(Records drawn from a dataset)

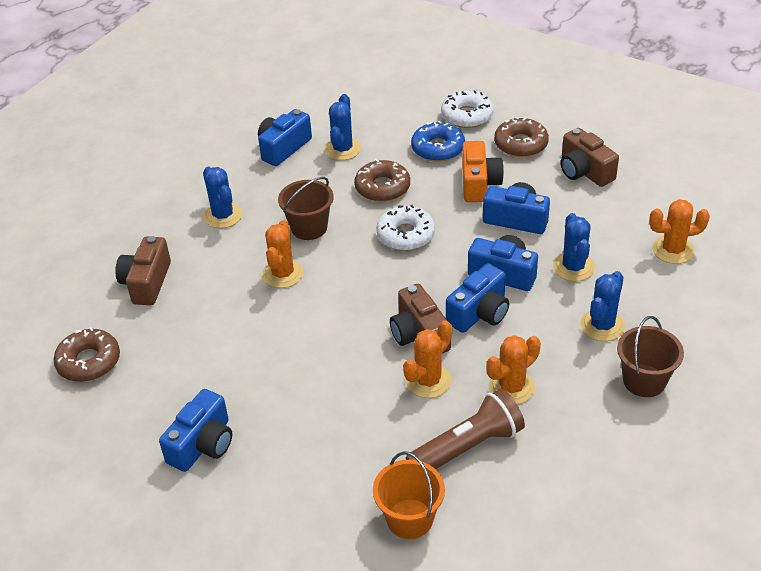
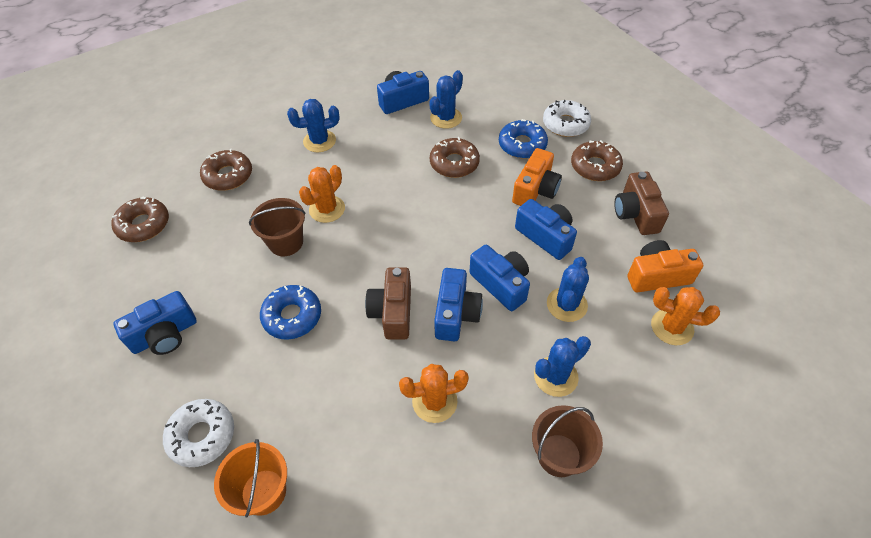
camera: 25 degrees right, 10 degrees up
(146, 283) = (228, 176): brown camera -> brown donut
(223, 216) = (319, 141): blue cactus -> blue cactus turned 75 degrees clockwise
(309, 228) = (374, 176): brown bucket -> brown bucket (286, 242)
(323, 377) = (292, 316): none -> blue donut
(405, 235) = (444, 213): white donut -> white donut (202, 435)
(428, 381) = (370, 360): orange cactus -> none
(468, 447) = (358, 444): brown flashlight -> none
(479, 313) = (456, 314): blue camera -> blue camera turned 60 degrees counterclockwise
(635, 215) = (657, 276): none -> orange camera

Work instruction –
Your output must contain exactly the lines from the one containing "(468, 447) = (358, 444): brown" to the final line of the data above, and no other text.

Solution for this task –
(468, 447) = (358, 444): brown flashlight -> none
(479, 313) = (456, 314): blue camera -> blue camera turned 60 degrees counterclockwise
(635, 215) = (657, 276): none -> orange camera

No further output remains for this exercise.